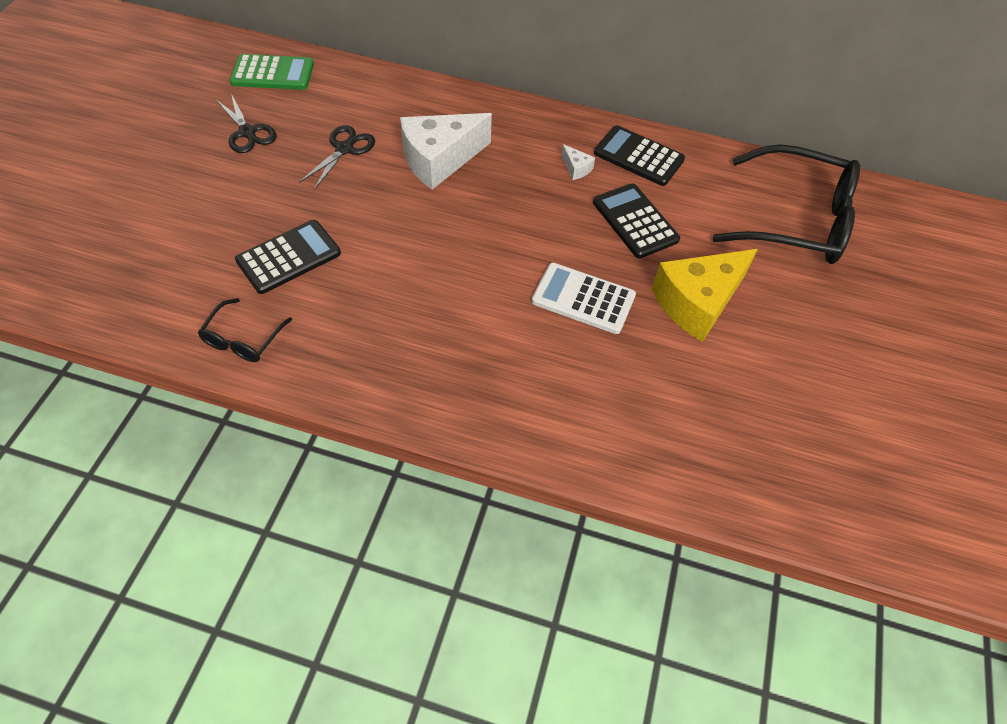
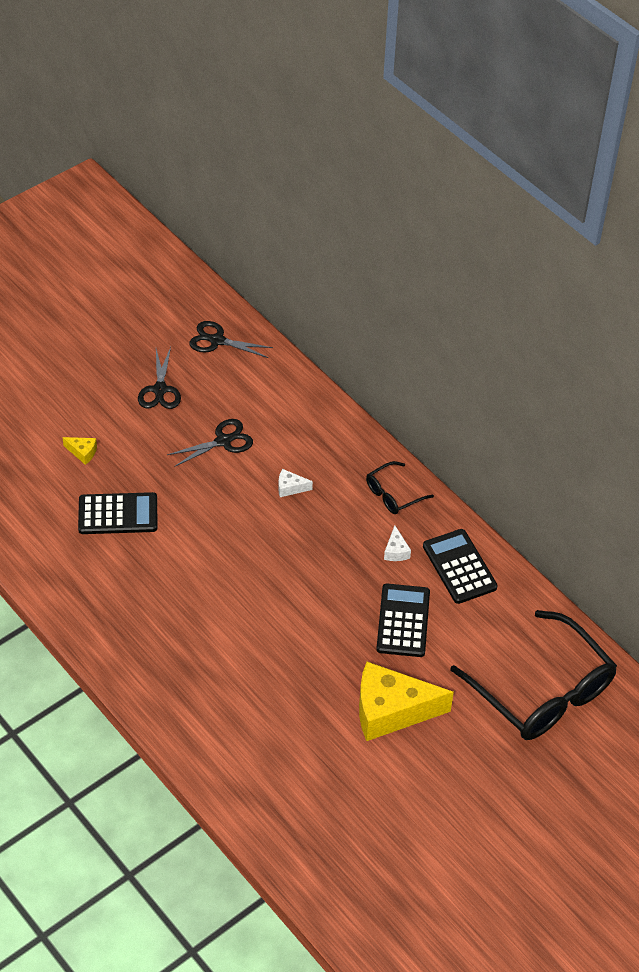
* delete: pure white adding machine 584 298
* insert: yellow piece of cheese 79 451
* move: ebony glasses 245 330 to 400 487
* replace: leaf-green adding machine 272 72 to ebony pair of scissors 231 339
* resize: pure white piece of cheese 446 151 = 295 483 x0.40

┄┄┄┄┄┄┄┄┄┄┄┄┄┄┄┄┄┄┄┄

Look for the word "adding" in the data, then return every line that contains it.

> SOLUTION FOR THIS PROBLEM
* delete: pure white adding machine 584 298
* replace: leaf-green adding machine 272 72 to ebony pair of scissors 231 339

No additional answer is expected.